Please keep to the lines below from the one with "purple fork: 1 -> 2" through the one with "grey key: 3 -> 0", and restate them word for word, ends included.

(Collection entries)
━━━━━━━━━━
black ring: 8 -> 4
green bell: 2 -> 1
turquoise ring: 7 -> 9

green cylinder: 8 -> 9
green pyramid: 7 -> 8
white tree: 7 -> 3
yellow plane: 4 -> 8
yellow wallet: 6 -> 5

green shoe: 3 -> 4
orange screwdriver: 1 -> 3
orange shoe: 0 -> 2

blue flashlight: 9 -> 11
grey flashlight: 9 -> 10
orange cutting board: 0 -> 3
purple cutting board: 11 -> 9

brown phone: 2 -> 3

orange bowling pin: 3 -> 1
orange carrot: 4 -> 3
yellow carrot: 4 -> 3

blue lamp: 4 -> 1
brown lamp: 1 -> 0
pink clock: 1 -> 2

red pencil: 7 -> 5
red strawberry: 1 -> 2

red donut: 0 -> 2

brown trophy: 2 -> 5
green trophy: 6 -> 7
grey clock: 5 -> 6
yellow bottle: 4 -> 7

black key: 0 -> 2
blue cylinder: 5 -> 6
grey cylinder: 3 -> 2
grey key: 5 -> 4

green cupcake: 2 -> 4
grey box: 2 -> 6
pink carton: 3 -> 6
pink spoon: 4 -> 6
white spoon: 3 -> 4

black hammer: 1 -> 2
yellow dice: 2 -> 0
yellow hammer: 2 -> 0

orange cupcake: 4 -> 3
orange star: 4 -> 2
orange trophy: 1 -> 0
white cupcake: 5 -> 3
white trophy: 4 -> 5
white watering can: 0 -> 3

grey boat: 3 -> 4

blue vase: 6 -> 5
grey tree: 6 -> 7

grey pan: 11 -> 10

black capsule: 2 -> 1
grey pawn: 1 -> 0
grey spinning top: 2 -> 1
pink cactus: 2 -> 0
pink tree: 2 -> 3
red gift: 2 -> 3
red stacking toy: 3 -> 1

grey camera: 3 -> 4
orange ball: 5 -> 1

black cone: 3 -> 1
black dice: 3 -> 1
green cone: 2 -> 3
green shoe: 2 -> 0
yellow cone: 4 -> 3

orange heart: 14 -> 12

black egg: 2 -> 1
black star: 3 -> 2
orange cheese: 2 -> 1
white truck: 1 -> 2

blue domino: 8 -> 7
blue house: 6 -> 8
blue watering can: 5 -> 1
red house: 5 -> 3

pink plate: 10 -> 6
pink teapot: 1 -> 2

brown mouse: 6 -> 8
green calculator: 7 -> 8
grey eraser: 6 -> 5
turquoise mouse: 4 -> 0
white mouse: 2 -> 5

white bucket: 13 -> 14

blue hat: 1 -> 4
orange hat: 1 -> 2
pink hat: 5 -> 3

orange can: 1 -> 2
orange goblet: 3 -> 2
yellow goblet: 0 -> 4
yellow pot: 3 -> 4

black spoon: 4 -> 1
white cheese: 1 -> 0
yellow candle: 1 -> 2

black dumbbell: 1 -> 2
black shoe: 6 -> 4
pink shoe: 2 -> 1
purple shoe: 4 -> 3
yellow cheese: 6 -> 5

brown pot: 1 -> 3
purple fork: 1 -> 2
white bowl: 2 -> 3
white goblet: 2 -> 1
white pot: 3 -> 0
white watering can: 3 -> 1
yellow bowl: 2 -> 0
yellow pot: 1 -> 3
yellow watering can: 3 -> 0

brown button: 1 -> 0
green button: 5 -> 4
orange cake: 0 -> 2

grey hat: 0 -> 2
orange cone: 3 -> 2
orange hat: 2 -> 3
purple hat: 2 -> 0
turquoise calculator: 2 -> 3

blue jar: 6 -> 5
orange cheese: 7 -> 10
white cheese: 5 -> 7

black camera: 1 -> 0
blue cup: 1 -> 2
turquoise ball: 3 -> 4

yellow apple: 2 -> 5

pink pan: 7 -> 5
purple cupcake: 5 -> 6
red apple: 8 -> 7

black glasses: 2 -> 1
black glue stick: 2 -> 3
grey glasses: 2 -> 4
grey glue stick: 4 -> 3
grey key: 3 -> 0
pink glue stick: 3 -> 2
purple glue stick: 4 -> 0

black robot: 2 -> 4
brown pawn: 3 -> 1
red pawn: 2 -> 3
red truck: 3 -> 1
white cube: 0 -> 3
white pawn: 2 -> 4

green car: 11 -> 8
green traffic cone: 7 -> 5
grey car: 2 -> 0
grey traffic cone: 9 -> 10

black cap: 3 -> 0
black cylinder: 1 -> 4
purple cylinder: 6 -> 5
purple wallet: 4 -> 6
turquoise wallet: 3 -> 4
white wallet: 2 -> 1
━━━━━━━━━━
### [SOLUTION TO THE EXERCISE]
purple fork: 1 -> 2
white bowl: 2 -> 3
white goblet: 2 -> 1
white pot: 3 -> 0
white watering can: 3 -> 1
yellow bowl: 2 -> 0
yellow pot: 1 -> 3
yellow watering can: 3 -> 0

brown button: 1 -> 0
green button: 5 -> 4
orange cake: 0 -> 2

grey hat: 0 -> 2
orange cone: 3 -> 2
orange hat: 2 -> 3
purple hat: 2 -> 0
turquoise calculator: 2 -> 3

blue jar: 6 -> 5
orange cheese: 7 -> 10
white cheese: 5 -> 7

black camera: 1 -> 0
blue cup: 1 -> 2
turquoise ball: 3 -> 4

yellow apple: 2 -> 5

pink pan: 7 -> 5
purple cupcake: 5 -> 6
red apple: 8 -> 7

black glasses: 2 -> 1
black glue stick: 2 -> 3
grey glasses: 2 -> 4
grey glue stick: 4 -> 3
grey key: 3 -> 0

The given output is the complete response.